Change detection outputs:
______
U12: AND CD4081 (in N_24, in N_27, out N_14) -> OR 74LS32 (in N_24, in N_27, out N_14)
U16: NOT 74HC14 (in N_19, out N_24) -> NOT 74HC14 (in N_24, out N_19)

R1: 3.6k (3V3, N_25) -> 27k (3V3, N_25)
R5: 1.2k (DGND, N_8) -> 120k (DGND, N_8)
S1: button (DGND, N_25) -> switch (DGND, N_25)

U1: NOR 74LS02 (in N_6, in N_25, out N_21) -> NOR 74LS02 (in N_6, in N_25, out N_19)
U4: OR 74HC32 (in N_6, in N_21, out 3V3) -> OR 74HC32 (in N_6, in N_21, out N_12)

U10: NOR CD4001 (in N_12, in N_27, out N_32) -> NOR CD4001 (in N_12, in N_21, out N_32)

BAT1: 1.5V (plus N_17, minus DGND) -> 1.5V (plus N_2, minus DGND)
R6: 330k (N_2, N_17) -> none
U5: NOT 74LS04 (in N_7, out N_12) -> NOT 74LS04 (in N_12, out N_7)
______
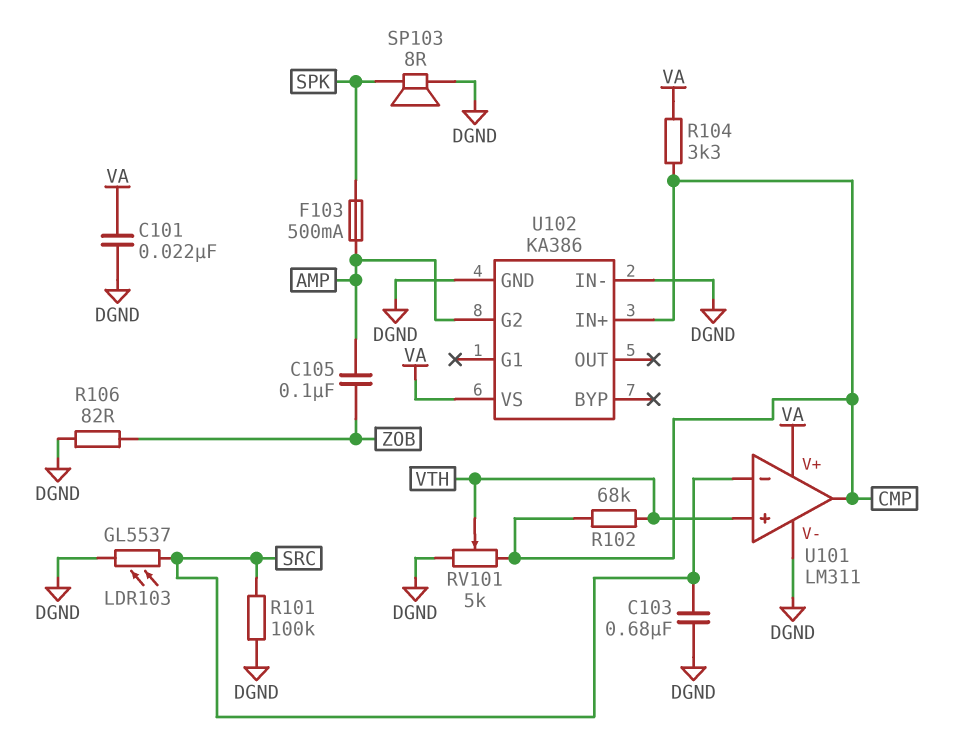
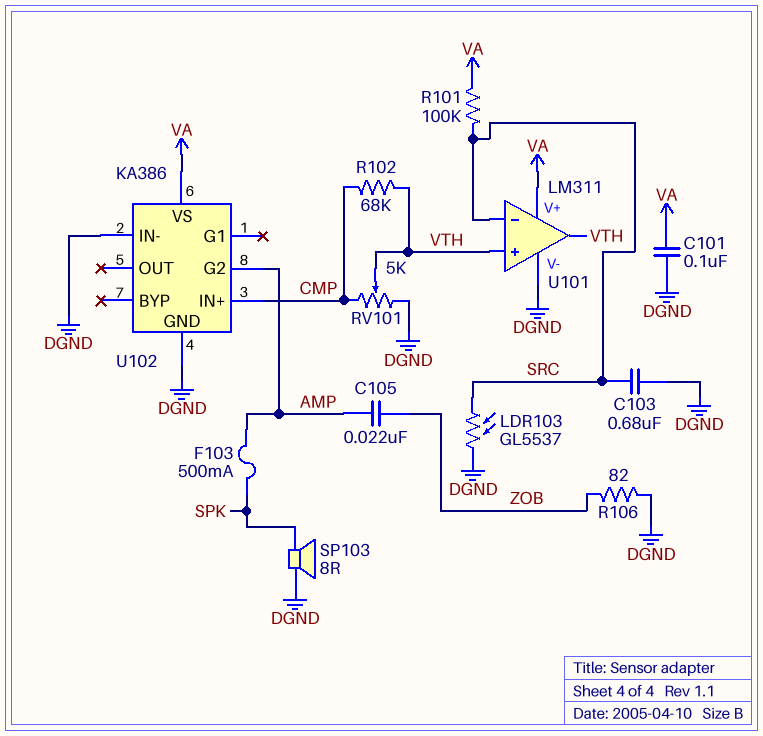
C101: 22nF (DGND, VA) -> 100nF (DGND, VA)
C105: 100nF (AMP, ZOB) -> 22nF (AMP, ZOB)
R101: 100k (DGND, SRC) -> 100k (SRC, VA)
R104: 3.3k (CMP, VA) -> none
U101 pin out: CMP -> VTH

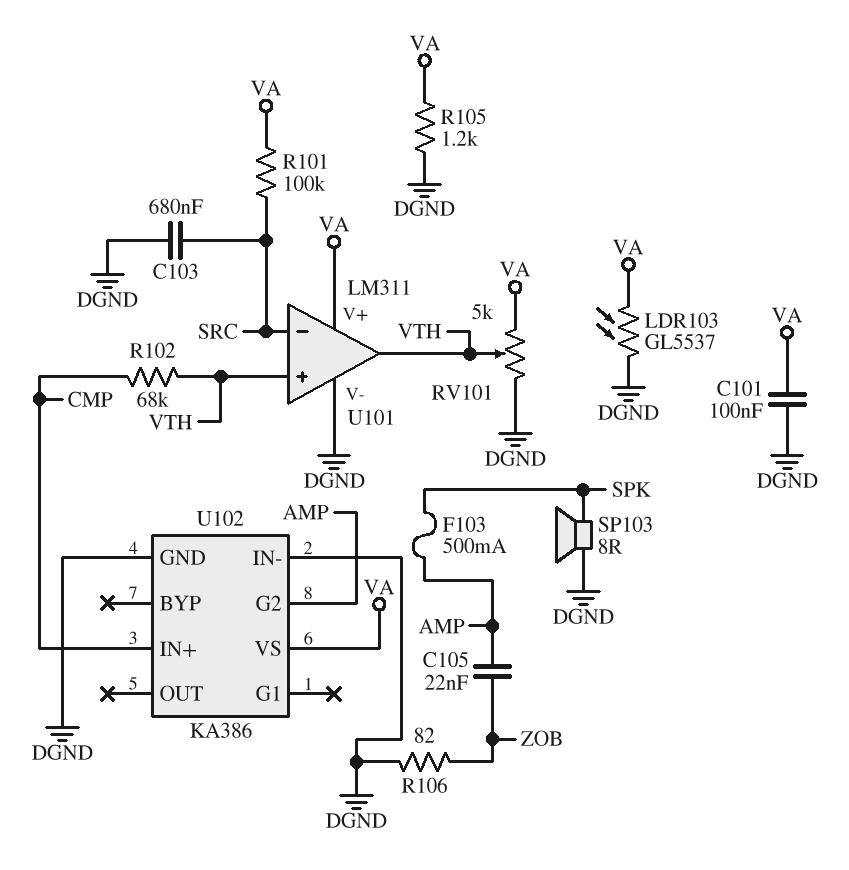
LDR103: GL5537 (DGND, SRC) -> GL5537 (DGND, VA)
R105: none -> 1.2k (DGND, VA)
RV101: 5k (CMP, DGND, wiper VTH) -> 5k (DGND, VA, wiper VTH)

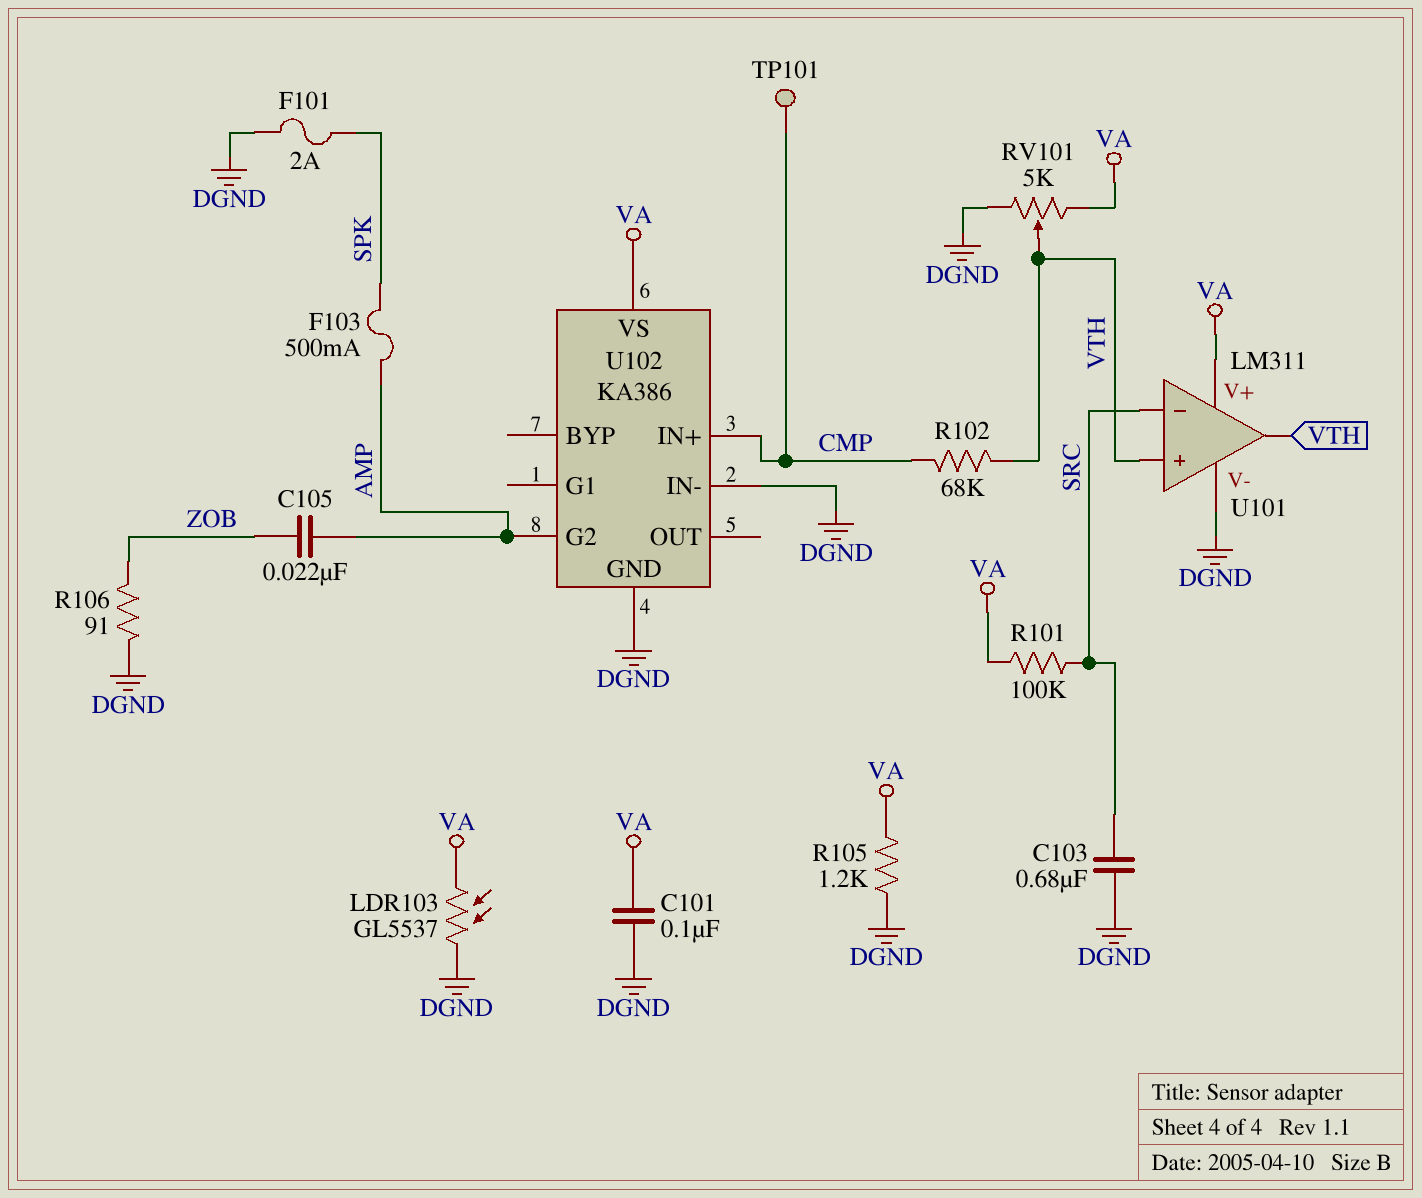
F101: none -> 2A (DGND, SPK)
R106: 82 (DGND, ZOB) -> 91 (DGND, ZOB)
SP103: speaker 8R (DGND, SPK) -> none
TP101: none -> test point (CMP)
______
Identify every line above that includes the word "none", and show those lines.

R6: 330k (N_2, N_17) -> none
R104: 3.3k (CMP, VA) -> none
R105: none -> 1.2k (DGND, VA)
F101: none -> 2A (DGND, SPK)
SP103: speaker 8R (DGND, SPK) -> none
TP101: none -> test point (CMP)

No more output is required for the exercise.